* [WHAT TO DO] No pictures belong in the answer. Repeat all the entries exactly.

[Opening DATA EXCERPTS section]

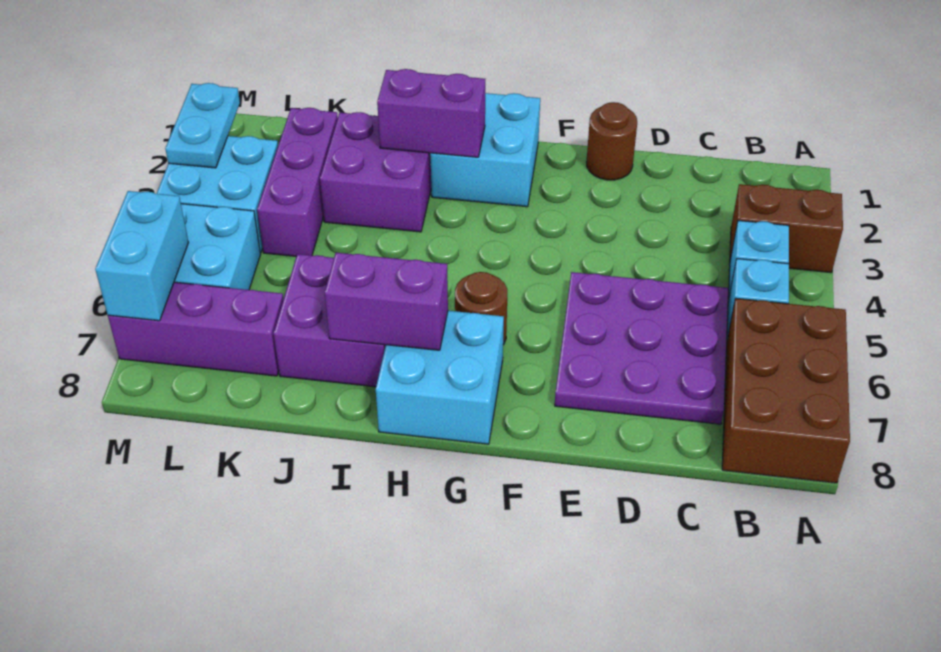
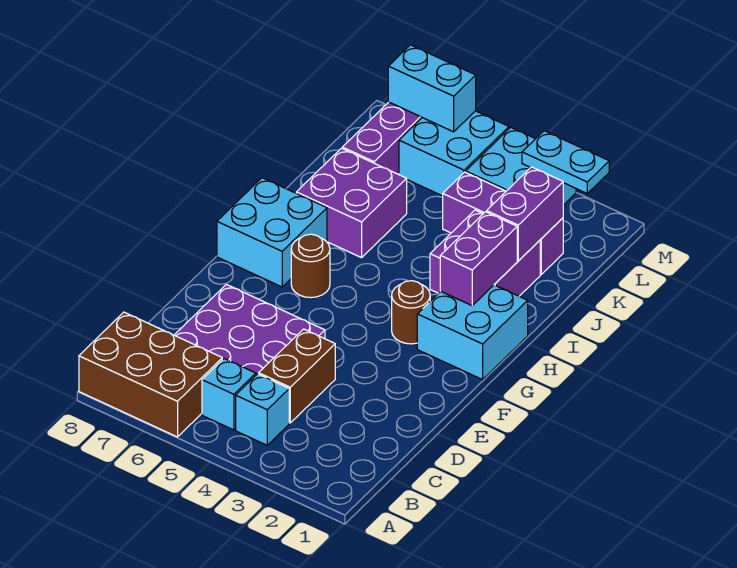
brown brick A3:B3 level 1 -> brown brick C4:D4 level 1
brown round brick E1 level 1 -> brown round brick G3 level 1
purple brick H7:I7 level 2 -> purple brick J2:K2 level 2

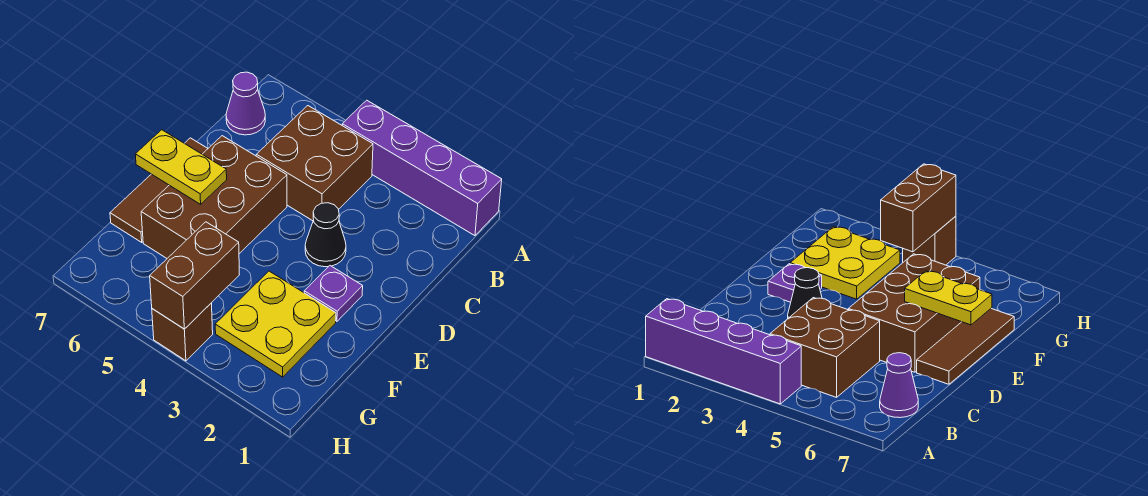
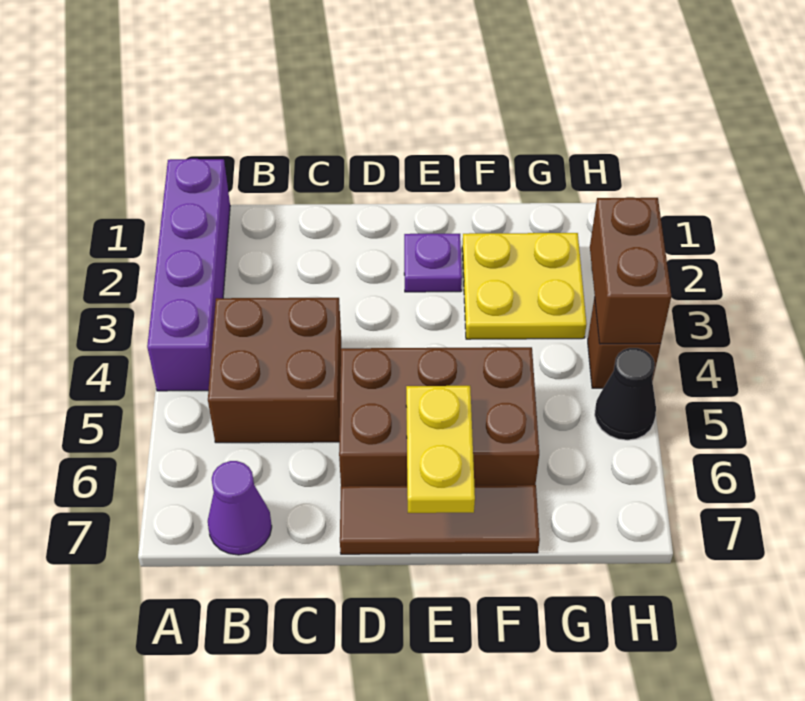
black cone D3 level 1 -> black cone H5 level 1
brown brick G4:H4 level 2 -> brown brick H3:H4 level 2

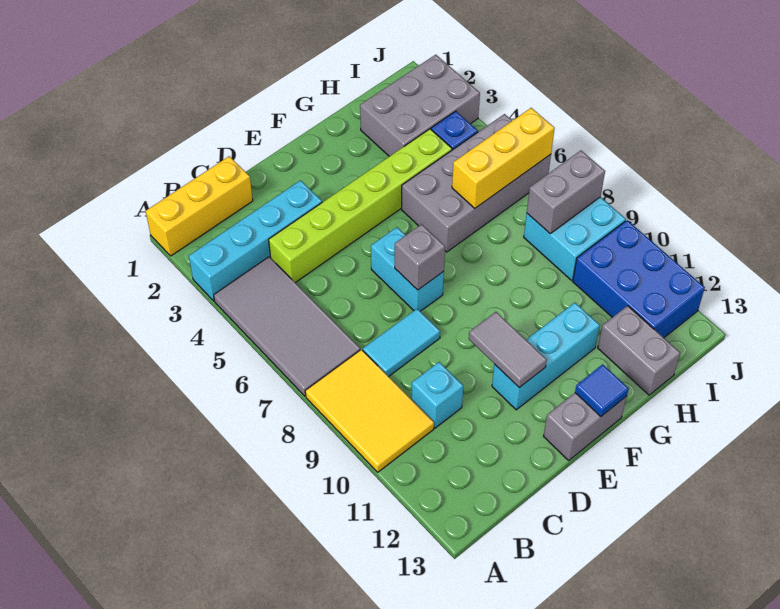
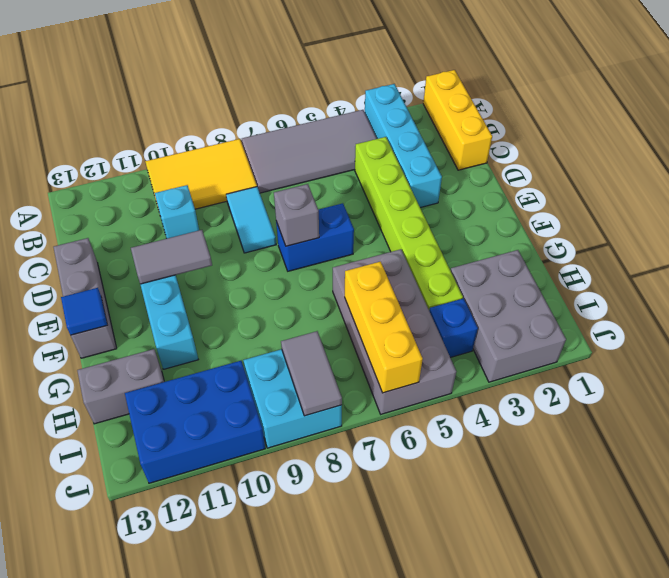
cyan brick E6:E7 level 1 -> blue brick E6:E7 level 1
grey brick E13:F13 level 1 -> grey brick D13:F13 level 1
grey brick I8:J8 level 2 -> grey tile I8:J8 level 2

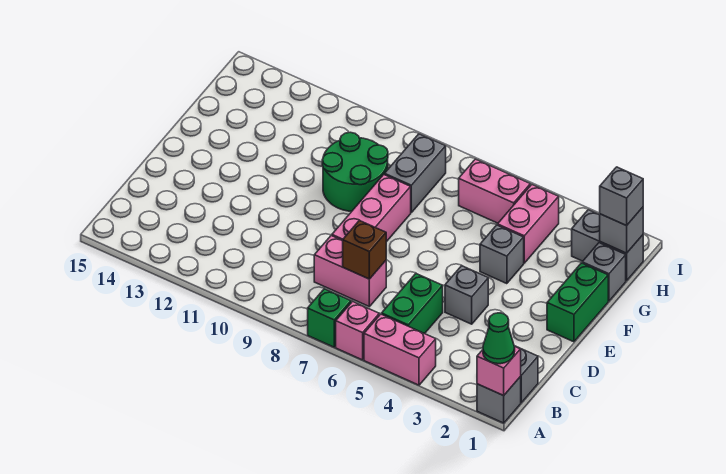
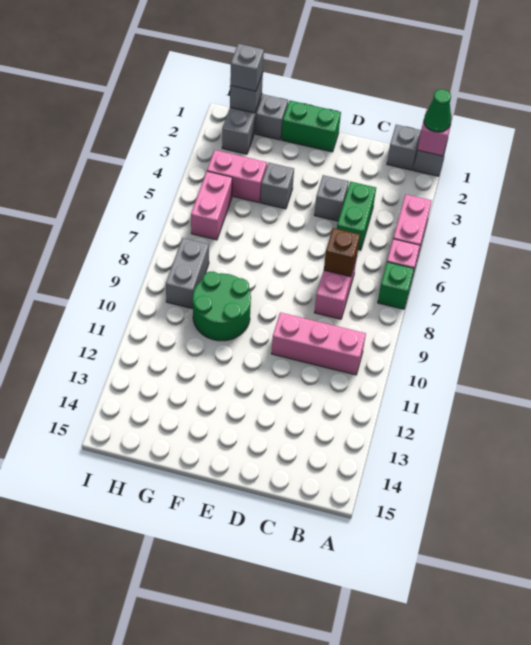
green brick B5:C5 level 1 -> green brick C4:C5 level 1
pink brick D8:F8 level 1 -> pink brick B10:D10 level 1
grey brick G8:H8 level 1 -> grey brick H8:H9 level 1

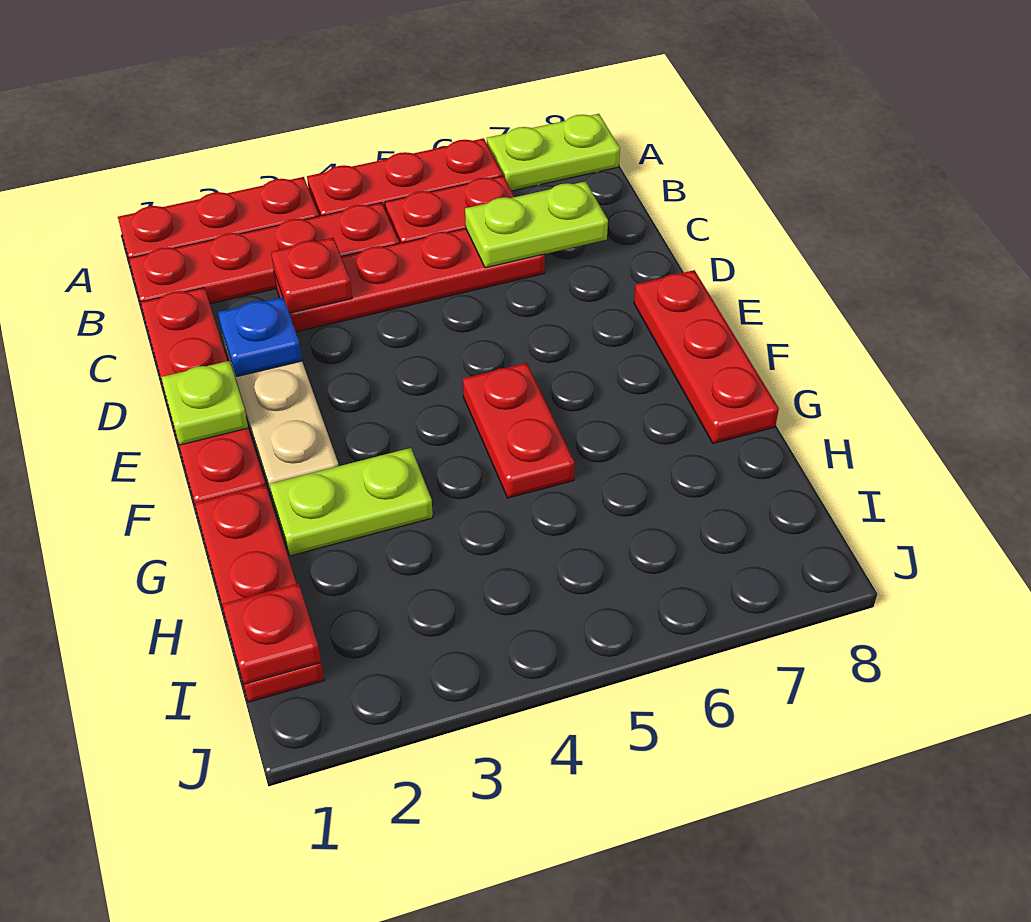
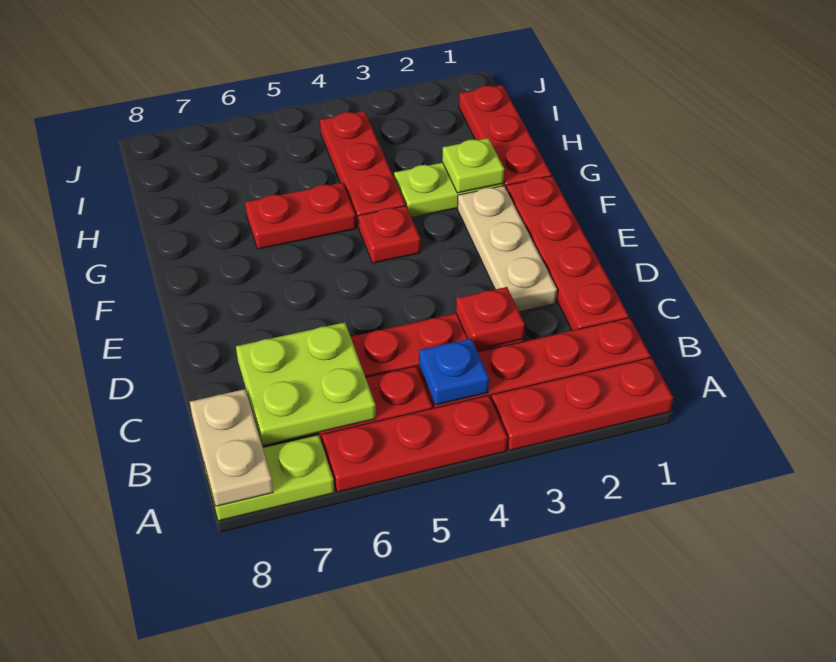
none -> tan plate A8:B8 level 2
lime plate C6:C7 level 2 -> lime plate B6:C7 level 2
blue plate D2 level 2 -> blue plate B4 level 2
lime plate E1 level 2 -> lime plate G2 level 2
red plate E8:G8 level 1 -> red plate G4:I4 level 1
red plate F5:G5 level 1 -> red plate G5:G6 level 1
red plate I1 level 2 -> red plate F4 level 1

[Closing DATA EXCERPTS section]

* [ANSWER]
brown brick A3:B3 level 1 -> brown brick C4:D4 level 1
brown round brick E1 level 1 -> brown round brick G3 level 1
purple brick H7:I7 level 2 -> purple brick J2:K2 level 2

black cone D3 level 1 -> black cone H5 level 1
brown brick G4:H4 level 2 -> brown brick H3:H4 level 2

cyan brick E6:E7 level 1 -> blue brick E6:E7 level 1
grey brick E13:F13 level 1 -> grey brick D13:F13 level 1
grey brick I8:J8 level 2 -> grey tile I8:J8 level 2

green brick B5:C5 level 1 -> green brick C4:C5 level 1
pink brick D8:F8 level 1 -> pink brick B10:D10 level 1
grey brick G8:H8 level 1 -> grey brick H8:H9 level 1

none -> tan plate A8:B8 level 2
lime plate C6:C7 level 2 -> lime plate B6:C7 level 2
blue plate D2 level 2 -> blue plate B4 level 2
lime plate E1 level 2 -> lime plate G2 level 2
red plate E8:G8 level 1 -> red plate G4:I4 level 1
red plate F5:G5 level 1 -> red plate G5:G6 level 1
red plate I1 level 2 -> red plate F4 level 1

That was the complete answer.